Object state comparisons:
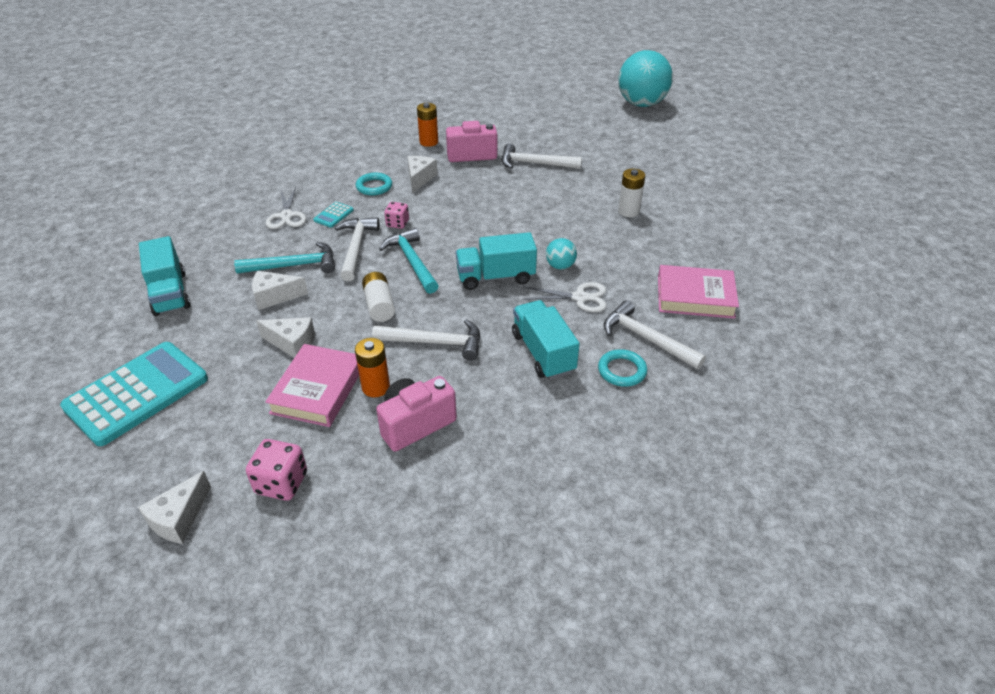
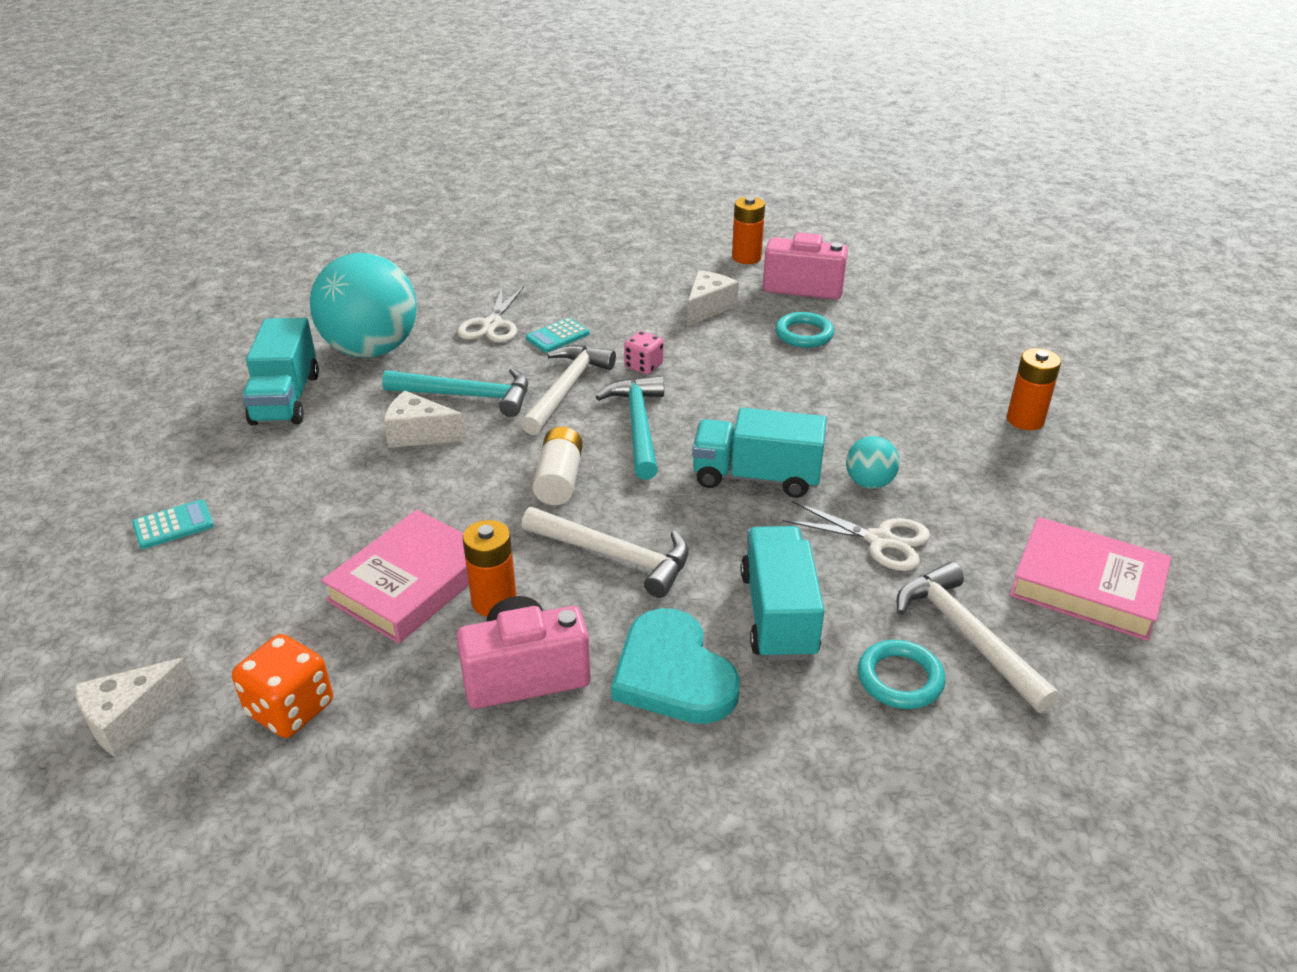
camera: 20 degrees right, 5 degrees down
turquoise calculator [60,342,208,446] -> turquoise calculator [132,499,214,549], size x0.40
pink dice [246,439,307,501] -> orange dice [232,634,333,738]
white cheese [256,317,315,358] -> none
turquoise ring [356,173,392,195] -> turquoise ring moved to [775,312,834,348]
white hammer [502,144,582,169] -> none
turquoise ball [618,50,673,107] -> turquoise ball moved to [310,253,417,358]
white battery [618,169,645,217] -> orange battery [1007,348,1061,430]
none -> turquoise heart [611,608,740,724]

**Task directions:**
Your answer should be only the number of lines in the records that hold the word "white".

**Answer space:**
3